### ASSIGNMENT
The listing below contains a span that opens with the line containing "turquoise watering can [400,339,456,465]" and closes with the line containing "brown cupcake [518,248,571,305]". Return that span exactly.

### STORED DATA

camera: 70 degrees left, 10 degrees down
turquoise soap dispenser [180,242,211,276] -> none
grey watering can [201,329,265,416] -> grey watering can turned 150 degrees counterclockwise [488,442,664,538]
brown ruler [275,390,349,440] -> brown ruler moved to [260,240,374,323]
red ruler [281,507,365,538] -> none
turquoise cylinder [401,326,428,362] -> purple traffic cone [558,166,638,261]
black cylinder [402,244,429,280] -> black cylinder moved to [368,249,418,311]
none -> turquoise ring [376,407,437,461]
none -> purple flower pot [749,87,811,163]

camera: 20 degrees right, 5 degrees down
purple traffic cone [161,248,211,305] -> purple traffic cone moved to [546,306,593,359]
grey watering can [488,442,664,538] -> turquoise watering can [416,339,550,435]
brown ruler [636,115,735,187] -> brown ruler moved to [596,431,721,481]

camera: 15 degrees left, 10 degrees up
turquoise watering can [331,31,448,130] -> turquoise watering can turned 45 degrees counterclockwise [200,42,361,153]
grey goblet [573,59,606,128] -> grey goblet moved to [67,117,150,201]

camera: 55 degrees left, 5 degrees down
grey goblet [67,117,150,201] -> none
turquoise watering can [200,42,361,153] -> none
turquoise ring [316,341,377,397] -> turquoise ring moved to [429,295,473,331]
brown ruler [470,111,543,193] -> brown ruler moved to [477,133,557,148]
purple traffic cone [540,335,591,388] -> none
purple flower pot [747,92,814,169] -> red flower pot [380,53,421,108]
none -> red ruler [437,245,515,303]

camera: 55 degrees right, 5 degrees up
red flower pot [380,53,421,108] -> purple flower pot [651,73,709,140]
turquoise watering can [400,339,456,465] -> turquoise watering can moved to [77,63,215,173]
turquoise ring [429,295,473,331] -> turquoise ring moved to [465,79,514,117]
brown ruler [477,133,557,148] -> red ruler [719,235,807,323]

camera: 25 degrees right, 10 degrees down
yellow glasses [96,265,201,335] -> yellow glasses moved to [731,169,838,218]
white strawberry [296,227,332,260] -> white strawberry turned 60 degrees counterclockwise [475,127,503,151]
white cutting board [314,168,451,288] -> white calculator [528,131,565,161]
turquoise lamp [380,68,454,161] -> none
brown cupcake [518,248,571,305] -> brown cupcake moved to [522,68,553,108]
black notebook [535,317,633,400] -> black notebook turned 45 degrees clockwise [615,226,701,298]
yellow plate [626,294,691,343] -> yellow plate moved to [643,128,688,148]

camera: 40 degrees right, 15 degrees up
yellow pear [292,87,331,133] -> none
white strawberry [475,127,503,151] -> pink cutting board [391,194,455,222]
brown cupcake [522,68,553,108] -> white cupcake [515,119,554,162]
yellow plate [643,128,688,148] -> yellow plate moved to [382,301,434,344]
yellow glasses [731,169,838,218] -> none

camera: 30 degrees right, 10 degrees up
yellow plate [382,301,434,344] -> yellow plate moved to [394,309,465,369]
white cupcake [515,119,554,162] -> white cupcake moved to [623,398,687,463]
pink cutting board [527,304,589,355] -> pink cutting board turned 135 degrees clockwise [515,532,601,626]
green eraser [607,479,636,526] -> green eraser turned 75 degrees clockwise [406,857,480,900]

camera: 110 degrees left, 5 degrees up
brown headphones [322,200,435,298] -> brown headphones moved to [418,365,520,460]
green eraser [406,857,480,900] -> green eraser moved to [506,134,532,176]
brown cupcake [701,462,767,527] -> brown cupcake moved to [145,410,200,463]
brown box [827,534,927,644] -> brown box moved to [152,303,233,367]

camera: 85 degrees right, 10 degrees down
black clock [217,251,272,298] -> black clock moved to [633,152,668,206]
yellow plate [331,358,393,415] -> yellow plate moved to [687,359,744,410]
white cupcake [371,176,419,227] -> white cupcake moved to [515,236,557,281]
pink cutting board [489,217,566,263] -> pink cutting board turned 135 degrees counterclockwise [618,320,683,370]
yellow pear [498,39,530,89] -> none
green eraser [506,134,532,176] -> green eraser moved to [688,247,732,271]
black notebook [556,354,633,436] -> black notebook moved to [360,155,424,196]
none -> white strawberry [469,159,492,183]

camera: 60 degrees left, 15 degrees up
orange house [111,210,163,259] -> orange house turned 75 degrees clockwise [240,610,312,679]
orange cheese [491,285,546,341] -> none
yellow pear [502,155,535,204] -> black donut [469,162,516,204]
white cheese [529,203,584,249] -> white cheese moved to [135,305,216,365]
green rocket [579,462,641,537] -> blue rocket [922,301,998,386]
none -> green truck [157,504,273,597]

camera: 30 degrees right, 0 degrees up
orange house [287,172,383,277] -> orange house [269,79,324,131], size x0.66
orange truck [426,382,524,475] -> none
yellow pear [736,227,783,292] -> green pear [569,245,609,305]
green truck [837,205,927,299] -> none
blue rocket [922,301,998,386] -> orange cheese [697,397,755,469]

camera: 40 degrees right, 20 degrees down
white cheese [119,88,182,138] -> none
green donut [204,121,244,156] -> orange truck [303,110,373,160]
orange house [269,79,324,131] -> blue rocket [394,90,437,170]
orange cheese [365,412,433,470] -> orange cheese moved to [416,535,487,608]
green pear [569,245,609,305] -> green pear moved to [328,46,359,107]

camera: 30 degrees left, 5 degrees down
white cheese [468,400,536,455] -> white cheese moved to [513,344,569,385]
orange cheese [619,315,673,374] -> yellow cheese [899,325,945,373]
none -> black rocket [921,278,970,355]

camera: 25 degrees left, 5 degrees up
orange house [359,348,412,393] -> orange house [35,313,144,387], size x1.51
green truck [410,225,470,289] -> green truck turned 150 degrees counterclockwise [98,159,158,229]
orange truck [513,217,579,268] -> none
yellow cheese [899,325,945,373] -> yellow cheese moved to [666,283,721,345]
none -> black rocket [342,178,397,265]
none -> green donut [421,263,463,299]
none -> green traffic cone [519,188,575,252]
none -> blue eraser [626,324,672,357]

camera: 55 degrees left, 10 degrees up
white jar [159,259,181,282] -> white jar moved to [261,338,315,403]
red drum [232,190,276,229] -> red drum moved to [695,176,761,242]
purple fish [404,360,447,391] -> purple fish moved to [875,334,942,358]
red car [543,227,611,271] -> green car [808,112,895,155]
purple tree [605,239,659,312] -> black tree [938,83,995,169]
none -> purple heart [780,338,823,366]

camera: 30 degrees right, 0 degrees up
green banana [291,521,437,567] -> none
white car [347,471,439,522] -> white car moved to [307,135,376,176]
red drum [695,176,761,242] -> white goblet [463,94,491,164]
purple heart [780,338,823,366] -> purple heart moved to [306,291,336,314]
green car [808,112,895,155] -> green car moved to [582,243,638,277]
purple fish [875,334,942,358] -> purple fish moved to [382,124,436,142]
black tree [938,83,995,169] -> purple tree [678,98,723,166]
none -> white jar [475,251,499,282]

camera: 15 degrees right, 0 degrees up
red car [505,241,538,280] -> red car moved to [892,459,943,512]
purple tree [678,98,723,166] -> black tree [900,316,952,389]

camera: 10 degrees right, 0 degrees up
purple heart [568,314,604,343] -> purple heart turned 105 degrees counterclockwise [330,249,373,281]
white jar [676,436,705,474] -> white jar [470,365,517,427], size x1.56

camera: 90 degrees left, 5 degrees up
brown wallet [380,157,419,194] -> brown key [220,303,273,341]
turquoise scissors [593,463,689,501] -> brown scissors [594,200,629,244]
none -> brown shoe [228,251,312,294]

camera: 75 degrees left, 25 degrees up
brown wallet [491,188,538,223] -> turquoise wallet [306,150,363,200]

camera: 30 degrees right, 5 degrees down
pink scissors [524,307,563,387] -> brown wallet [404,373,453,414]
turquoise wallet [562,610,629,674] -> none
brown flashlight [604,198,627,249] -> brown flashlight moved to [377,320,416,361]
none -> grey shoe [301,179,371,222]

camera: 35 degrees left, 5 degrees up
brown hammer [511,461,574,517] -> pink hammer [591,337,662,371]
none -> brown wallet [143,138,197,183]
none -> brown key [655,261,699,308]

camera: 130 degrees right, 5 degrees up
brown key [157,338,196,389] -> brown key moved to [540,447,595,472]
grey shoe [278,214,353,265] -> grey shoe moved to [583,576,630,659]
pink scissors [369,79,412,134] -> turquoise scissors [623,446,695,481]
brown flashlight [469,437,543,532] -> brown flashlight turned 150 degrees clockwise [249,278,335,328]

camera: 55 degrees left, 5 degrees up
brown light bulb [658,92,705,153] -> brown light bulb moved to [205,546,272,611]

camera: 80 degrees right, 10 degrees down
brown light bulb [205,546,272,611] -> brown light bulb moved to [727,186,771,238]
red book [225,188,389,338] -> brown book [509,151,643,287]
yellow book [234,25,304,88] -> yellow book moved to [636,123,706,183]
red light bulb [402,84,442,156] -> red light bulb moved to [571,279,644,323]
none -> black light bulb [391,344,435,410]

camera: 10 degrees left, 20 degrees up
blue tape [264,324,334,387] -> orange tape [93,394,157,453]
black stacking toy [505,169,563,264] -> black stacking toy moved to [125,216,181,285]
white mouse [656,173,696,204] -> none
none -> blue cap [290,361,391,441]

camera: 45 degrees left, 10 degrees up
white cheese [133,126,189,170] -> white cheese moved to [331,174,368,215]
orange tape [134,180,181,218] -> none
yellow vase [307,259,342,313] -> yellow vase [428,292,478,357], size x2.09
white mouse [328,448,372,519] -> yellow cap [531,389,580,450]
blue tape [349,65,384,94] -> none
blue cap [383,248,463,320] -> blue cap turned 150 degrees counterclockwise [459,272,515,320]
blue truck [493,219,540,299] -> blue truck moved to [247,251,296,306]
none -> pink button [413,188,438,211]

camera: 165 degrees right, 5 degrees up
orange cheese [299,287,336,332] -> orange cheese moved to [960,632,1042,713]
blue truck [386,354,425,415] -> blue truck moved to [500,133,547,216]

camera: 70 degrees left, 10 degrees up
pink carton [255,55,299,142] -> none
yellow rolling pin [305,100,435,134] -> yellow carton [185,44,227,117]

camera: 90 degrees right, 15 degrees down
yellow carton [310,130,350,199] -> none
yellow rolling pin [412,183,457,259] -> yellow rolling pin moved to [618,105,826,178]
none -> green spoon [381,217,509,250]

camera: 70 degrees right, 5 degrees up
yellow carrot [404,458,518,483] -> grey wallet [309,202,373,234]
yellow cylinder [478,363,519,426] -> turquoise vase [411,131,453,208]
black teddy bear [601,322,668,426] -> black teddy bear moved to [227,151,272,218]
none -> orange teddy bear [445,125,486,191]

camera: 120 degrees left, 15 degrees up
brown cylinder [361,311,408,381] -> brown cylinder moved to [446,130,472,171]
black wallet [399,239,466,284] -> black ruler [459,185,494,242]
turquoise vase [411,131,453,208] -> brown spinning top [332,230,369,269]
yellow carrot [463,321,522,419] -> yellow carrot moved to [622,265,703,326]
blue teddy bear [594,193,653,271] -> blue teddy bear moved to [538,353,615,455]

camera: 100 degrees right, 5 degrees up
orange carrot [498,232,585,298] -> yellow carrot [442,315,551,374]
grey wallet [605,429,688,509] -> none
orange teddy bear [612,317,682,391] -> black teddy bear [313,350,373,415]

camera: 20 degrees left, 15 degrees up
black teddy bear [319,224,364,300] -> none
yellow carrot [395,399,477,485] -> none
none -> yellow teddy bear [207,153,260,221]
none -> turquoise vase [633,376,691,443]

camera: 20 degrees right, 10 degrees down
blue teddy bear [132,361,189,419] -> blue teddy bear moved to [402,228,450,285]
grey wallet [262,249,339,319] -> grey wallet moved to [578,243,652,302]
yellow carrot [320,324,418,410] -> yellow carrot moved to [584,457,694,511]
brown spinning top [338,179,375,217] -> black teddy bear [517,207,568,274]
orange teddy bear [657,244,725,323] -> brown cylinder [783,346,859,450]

### RESULT
turquoise watering can [400,339,456,465] -> turquoise watering can moved to [77,63,215,173]
turquoise ring [429,295,473,331] -> turquoise ring moved to [465,79,514,117]
brown ruler [477,133,557,148] -> red ruler [719,235,807,323]

camera: 25 degrees right, 10 degrees down
yellow glasses [96,265,201,335] -> yellow glasses moved to [731,169,838,218]
white strawberry [296,227,332,260] -> white strawberry turned 60 degrees counterclockwise [475,127,503,151]
white cutting board [314,168,451,288] -> white calculator [528,131,565,161]
turquoise lamp [380,68,454,161] -> none
brown cupcake [518,248,571,305] -> brown cupcake moved to [522,68,553,108]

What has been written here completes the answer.